What you will do - The pictures stay out. Please retype every line below exactly.

Material for this task -

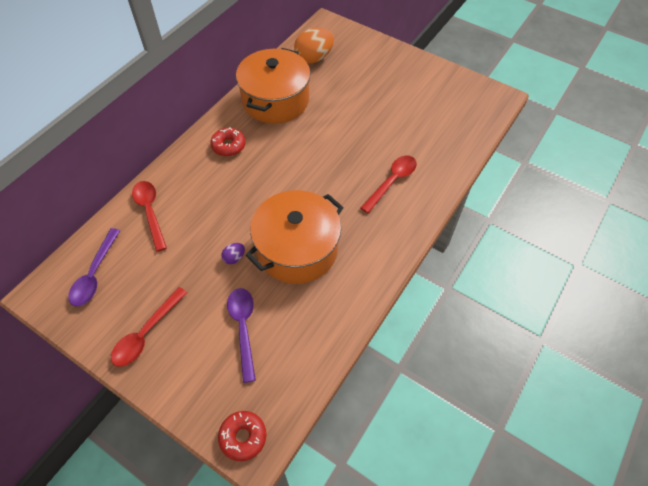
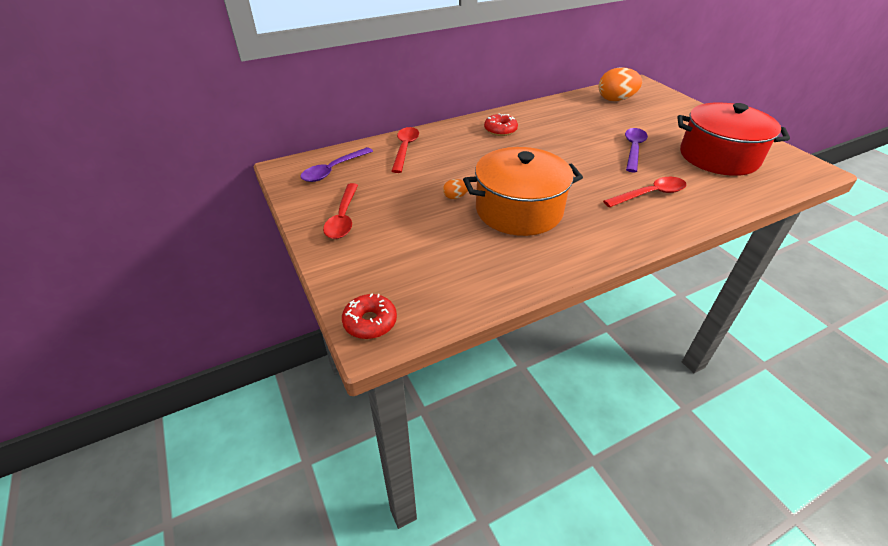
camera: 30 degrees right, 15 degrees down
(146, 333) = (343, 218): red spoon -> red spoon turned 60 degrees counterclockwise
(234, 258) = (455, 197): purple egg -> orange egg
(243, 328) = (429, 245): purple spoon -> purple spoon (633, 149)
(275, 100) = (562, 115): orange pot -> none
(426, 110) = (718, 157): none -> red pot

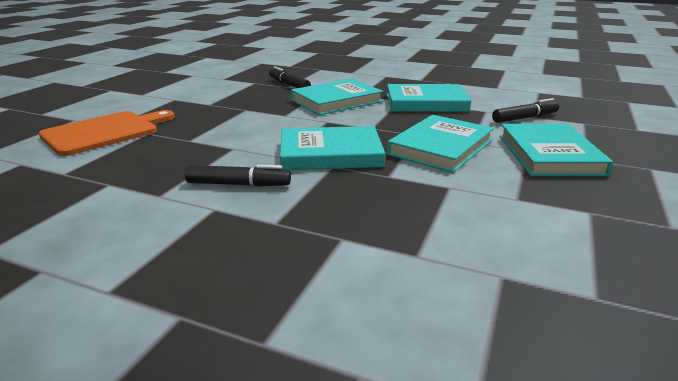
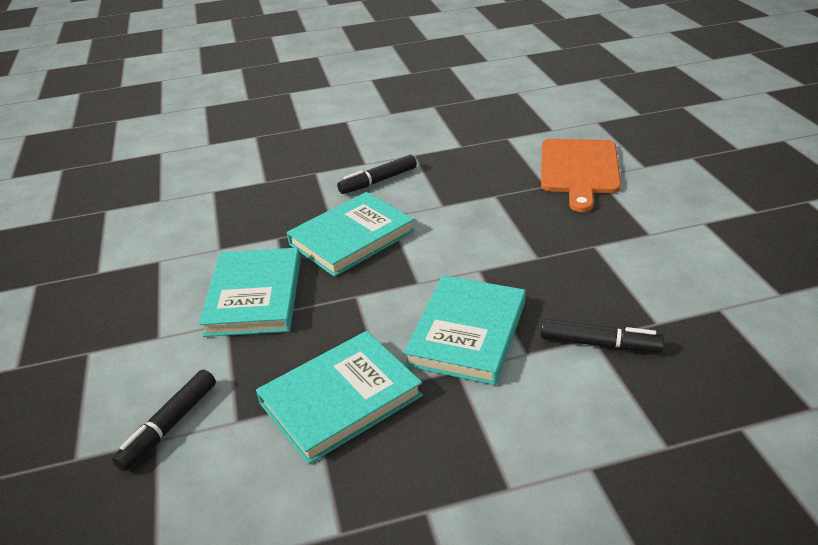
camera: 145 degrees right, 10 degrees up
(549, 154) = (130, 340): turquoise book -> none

Task output -
camera: 30 degrees right, 15 degrees down
(146, 333) = (343, 218): red spoon -> red spoon turned 60 degrees counterclockwise
(234, 258) = (455, 197): purple egg -> orange egg
(243, 328) = (429, 245): purple spoon -> purple spoon (633, 149)
(275, 100) = (562, 115): orange pot -> none
(426, 110) = (718, 157): none -> red pot

camera: 145 degrees right, 10 degrees up
(549, 154) = (130, 340): turquoise book -> none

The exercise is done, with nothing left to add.